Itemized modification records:
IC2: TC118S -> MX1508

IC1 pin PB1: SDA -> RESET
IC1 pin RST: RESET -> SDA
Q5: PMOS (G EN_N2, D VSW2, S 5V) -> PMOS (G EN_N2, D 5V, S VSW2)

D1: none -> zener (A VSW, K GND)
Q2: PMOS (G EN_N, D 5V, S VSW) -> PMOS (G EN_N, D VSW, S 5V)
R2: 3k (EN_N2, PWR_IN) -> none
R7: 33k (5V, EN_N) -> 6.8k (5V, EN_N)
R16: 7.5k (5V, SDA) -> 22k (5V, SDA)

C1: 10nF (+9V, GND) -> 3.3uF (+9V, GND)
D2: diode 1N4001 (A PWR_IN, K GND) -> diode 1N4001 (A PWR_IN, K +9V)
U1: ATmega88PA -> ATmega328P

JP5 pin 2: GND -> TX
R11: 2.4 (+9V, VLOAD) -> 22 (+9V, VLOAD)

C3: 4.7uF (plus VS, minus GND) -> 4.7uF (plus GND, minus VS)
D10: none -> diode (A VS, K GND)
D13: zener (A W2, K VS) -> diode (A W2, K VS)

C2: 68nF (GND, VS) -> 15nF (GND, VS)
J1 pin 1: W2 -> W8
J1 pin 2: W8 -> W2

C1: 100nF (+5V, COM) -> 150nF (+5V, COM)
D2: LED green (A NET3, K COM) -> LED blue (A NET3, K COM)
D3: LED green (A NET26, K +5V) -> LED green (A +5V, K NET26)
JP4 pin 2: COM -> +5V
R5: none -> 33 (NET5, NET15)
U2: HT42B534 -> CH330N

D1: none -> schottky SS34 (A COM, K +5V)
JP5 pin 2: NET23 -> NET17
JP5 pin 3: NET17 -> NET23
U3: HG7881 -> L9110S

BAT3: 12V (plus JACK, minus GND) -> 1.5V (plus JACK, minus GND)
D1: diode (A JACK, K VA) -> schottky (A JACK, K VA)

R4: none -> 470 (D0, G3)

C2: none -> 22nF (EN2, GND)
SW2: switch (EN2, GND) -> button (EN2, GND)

# EXERCISE DETAILS
Retype exactly, and only, the lines above from the one where "IC1 pin RST: RESET -> SDA" occurs up to and including the one where "D10: none -> diode (A VS, K GND)" occurs.

# ANSWER SECTION
IC1 pin RST: RESET -> SDA
Q5: PMOS (G EN_N2, D VSW2, S 5V) -> PMOS (G EN_N2, D 5V, S VSW2)

D1: none -> zener (A VSW, K GND)
Q2: PMOS (G EN_N, D 5V, S VSW) -> PMOS (G EN_N, D VSW, S 5V)
R2: 3k (EN_N2, PWR_IN) -> none
R7: 33k (5V, EN_N) -> 6.8k (5V, EN_N)
R16: 7.5k (5V, SDA) -> 22k (5V, SDA)

C1: 10nF (+9V, GND) -> 3.3uF (+9V, GND)
D2: diode 1N4001 (A PWR_IN, K GND) -> diode 1N4001 (A PWR_IN, K +9V)
U1: ATmega88PA -> ATmega328P

JP5 pin 2: GND -> TX
R11: 2.4 (+9V, VLOAD) -> 22 (+9V, VLOAD)

C3: 4.7uF (plus VS, minus GND) -> 4.7uF (plus GND, minus VS)
D10: none -> diode (A VS, K GND)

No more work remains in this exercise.